** Supplied data **
⁂

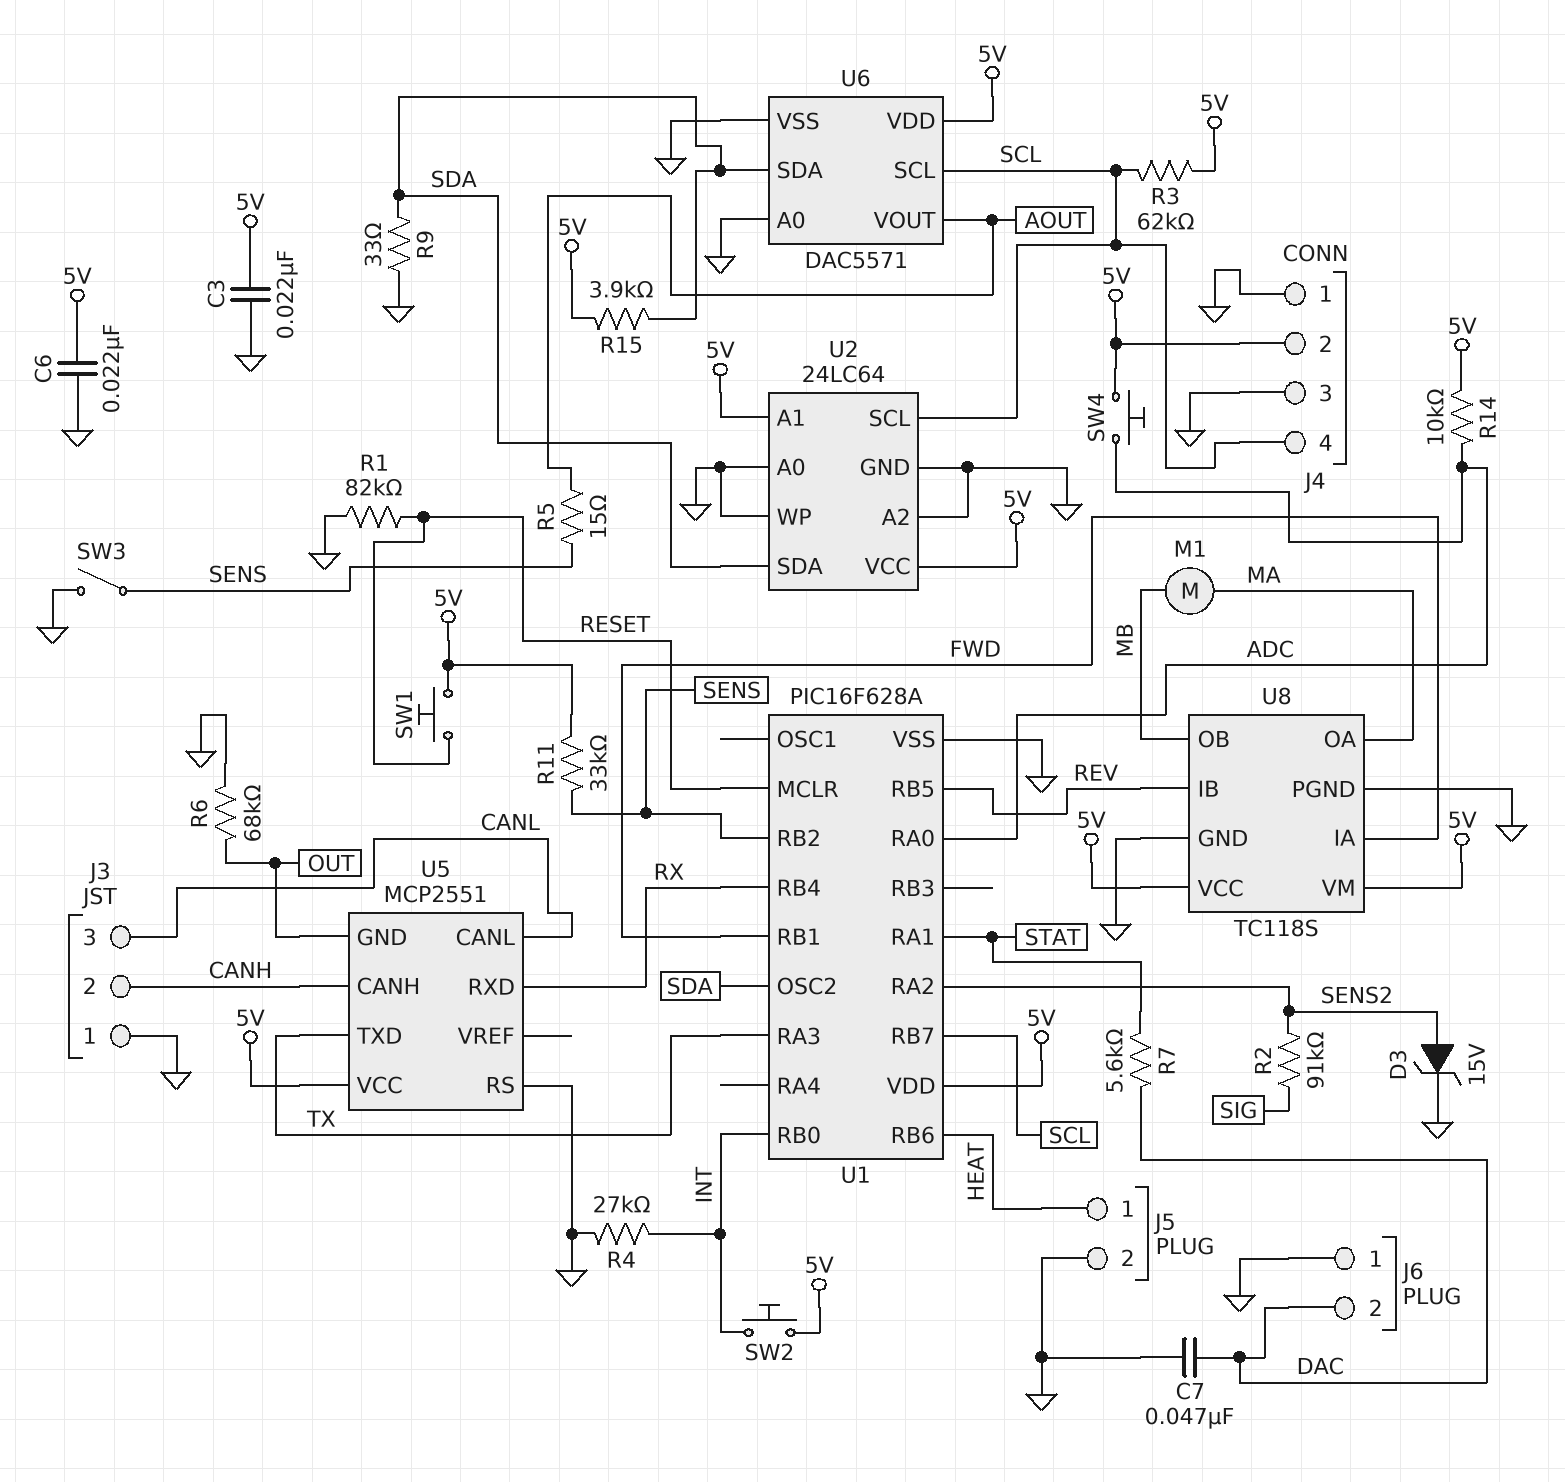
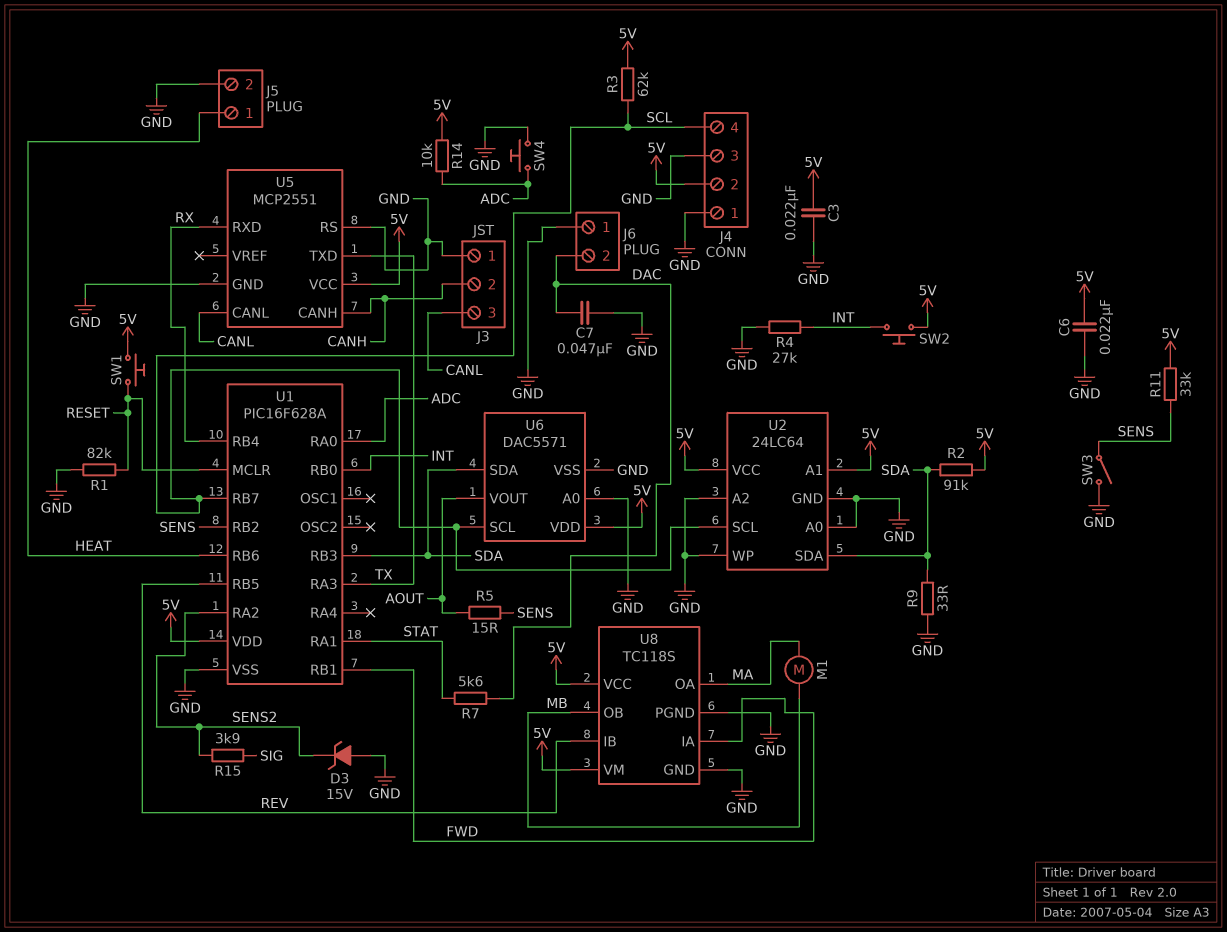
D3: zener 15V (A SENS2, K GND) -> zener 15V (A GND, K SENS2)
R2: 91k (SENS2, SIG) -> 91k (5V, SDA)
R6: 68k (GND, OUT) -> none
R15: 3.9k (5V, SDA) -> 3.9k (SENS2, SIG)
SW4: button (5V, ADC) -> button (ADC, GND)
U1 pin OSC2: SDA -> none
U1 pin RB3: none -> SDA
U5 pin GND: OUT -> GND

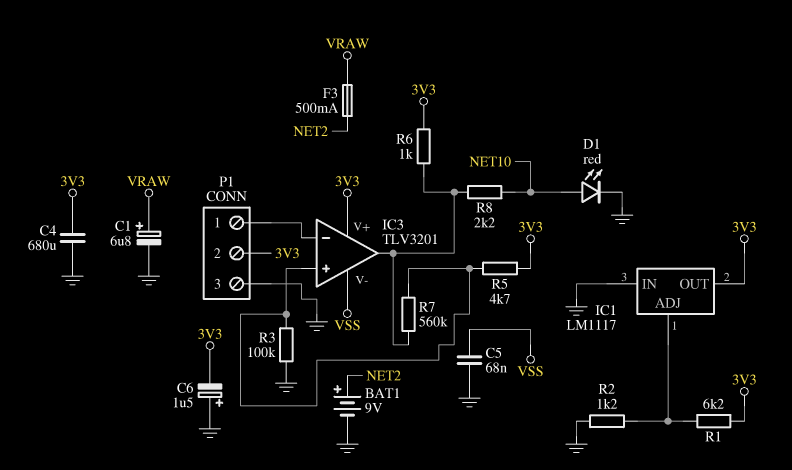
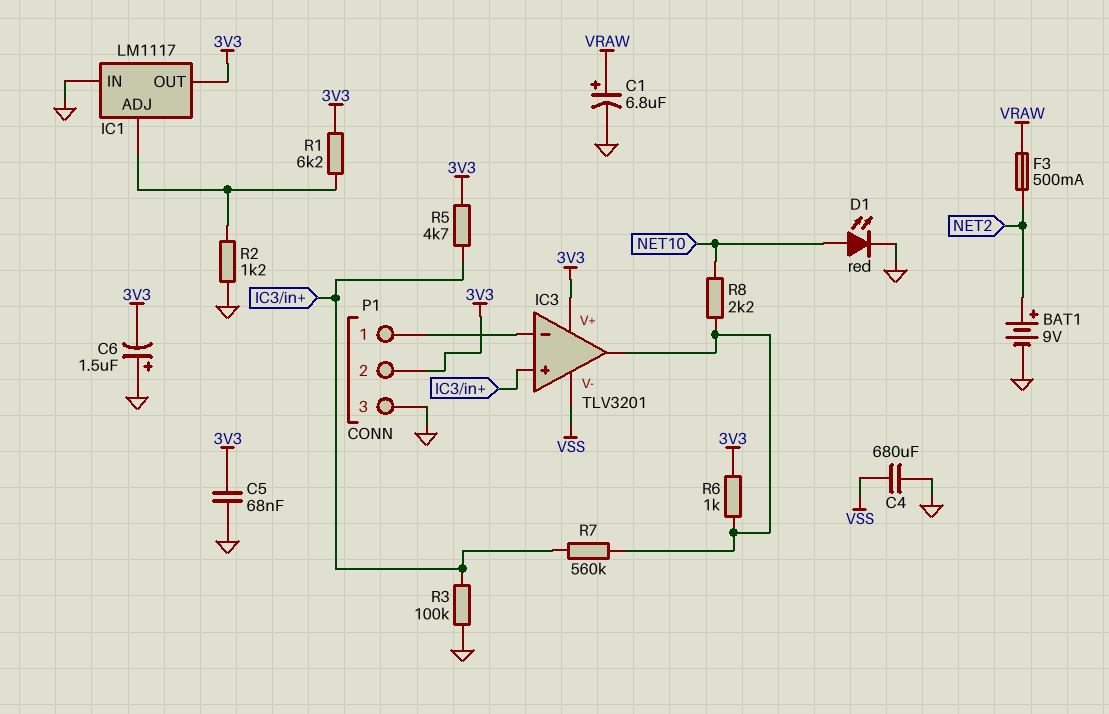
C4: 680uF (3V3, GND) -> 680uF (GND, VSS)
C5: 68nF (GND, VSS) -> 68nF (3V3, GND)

⁂

** Exercise objective **
Where the data includes pictures, leave them out and write out everything else exactly.

** Answer to this exercise **
D3: zener 15V (A SENS2, K GND) -> zener 15V (A GND, K SENS2)
R2: 91k (SENS2, SIG) -> 91k (5V, SDA)
R6: 68k (GND, OUT) -> none
R15: 3.9k (5V, SDA) -> 3.9k (SENS2, SIG)
SW4: button (5V, ADC) -> button (ADC, GND)
U1 pin OSC2: SDA -> none
U1 pin RB3: none -> SDA
U5 pin GND: OUT -> GND

C4: 680uF (3V3, GND) -> 680uF (GND, VSS)
C5: 68nF (GND, VSS) -> 68nF (3V3, GND)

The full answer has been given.